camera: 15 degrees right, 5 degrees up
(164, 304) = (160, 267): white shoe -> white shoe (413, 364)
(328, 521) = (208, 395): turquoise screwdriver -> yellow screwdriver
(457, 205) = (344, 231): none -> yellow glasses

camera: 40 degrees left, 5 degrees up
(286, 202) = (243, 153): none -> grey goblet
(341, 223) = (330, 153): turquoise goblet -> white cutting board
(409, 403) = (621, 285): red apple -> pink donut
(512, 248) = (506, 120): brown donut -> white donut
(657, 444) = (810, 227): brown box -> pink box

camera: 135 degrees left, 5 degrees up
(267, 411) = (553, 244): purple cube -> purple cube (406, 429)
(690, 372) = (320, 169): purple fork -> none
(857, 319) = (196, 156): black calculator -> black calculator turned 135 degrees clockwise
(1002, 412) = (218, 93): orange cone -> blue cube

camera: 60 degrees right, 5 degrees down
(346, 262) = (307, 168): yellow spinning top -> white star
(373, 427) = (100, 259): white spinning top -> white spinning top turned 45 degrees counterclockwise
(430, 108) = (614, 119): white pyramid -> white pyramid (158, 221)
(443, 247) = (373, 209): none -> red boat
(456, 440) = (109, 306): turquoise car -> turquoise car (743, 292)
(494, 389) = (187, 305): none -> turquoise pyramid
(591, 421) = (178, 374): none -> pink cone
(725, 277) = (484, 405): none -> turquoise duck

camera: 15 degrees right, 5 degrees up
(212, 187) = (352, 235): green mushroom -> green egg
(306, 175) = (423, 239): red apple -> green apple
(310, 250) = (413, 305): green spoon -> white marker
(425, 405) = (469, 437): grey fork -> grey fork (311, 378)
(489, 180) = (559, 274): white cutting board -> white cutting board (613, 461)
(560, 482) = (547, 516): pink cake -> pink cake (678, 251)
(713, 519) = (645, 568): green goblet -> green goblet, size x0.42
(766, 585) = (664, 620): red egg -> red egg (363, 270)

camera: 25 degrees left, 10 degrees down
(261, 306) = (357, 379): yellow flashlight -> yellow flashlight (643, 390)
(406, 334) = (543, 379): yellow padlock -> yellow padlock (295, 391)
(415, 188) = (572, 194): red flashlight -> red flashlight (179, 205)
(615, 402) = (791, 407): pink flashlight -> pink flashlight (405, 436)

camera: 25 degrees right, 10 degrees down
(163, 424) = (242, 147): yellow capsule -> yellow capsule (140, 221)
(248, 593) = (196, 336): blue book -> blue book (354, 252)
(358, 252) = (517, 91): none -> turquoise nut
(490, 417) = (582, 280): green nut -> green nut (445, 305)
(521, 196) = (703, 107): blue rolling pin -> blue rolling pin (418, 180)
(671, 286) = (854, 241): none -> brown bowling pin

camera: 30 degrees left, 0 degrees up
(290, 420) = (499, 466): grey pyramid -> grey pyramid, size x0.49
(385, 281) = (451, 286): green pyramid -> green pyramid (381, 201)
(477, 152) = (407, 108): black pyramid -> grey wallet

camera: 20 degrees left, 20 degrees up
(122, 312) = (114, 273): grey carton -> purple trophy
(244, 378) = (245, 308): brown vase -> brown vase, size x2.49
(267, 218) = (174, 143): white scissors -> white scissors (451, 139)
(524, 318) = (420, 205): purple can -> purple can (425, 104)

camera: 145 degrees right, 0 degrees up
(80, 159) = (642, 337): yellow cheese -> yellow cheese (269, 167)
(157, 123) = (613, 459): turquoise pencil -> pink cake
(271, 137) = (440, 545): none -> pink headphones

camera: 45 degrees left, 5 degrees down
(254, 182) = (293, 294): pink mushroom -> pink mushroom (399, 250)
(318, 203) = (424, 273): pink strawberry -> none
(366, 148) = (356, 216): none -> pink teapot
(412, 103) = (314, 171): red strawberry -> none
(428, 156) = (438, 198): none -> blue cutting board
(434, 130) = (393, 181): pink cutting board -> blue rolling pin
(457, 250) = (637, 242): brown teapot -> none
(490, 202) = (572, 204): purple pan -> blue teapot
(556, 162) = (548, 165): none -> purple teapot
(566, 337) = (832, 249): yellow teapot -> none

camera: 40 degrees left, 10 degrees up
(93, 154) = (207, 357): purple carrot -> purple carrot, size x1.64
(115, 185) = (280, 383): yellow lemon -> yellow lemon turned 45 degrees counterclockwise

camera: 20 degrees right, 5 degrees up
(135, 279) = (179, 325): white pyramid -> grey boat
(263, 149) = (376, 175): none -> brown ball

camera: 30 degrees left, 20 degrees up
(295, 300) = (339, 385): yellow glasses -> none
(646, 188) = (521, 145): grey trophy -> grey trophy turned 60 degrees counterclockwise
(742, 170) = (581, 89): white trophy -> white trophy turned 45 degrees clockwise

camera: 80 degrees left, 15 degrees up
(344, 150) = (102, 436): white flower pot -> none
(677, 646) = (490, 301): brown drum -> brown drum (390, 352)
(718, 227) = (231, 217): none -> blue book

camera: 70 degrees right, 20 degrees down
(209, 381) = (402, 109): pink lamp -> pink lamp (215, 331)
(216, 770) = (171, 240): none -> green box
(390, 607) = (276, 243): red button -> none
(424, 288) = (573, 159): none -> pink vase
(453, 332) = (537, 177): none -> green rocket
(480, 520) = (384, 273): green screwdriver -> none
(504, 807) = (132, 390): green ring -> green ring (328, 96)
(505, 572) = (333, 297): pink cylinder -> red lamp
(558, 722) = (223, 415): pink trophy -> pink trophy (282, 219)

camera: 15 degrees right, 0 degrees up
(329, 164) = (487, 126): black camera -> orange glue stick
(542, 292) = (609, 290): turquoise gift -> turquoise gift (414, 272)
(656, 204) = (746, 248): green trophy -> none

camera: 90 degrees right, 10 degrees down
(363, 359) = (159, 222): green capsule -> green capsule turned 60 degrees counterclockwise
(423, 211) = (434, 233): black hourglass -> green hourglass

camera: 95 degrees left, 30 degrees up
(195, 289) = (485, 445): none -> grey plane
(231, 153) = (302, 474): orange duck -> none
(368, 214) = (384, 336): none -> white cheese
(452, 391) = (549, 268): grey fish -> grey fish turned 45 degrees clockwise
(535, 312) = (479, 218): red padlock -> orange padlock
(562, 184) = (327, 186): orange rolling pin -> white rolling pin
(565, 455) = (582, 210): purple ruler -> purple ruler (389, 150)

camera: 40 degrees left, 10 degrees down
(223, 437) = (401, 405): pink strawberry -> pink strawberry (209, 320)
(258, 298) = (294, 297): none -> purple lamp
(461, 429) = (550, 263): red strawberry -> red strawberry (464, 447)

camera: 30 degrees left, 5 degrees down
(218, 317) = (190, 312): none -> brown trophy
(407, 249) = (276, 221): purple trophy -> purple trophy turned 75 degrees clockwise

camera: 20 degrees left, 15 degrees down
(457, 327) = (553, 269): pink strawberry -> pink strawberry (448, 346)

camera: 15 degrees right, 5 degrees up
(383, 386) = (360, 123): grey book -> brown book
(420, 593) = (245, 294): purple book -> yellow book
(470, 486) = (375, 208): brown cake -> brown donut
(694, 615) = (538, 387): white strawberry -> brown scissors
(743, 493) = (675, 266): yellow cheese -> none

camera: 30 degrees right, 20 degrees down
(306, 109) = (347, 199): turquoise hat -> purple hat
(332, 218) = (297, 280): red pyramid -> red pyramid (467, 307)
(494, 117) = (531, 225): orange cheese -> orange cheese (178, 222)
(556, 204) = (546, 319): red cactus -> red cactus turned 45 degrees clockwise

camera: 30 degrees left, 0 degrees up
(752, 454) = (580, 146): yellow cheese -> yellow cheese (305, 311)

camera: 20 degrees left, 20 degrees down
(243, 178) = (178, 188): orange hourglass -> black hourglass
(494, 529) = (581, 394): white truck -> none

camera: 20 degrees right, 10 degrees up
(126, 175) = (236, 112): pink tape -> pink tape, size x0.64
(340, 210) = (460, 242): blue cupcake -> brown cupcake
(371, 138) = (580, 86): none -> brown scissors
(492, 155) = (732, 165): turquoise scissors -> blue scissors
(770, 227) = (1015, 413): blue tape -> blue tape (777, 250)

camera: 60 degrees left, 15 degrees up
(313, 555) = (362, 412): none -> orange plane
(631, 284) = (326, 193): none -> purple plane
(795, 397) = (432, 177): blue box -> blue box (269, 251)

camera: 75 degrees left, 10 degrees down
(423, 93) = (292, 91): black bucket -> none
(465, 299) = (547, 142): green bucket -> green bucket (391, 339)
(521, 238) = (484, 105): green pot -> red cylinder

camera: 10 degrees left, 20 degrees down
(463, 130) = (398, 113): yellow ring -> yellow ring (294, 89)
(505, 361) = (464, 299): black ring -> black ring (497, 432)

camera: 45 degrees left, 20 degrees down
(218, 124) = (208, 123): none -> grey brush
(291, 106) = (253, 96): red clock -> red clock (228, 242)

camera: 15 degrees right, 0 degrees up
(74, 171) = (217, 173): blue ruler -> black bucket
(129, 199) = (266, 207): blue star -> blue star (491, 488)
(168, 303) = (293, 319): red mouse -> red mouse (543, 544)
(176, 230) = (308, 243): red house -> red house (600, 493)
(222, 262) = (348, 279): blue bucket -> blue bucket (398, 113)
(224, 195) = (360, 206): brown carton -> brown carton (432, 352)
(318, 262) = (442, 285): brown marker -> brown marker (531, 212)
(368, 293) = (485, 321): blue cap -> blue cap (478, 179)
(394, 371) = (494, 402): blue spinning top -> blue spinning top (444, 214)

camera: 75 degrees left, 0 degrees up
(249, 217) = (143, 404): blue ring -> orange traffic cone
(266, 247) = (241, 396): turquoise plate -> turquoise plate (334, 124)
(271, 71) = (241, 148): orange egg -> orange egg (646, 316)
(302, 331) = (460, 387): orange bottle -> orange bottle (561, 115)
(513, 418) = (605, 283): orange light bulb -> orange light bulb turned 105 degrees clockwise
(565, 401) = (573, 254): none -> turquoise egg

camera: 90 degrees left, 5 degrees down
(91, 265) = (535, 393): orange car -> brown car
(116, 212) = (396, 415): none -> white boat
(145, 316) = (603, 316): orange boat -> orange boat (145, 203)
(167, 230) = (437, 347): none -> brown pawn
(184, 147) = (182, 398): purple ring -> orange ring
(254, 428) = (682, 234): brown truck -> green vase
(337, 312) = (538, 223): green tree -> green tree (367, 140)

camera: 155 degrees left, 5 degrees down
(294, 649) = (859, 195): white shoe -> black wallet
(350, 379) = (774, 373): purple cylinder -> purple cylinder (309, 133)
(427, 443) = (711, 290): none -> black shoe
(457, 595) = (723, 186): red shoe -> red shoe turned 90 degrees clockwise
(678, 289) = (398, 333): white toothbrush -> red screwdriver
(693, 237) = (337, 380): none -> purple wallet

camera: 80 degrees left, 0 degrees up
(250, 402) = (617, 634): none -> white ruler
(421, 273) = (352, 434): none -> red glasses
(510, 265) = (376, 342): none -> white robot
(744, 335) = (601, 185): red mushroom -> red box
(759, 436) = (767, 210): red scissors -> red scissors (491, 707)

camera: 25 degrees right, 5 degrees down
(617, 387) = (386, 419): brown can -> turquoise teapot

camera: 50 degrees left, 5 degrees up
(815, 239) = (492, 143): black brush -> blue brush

════════════════════

§ **DESCRIPTION OF THE TASK**
The answer must consist of every line above that holds the string "mushroom", copied exactly.

§ **RESULT OF THIS TASK**
(212, 187) = (352, 235): green mushroom -> green egg
(254, 182) = (293, 294): pink mushroom -> pink mushroom (399, 250)
(744, 335) = (601, 185): red mushroom -> red box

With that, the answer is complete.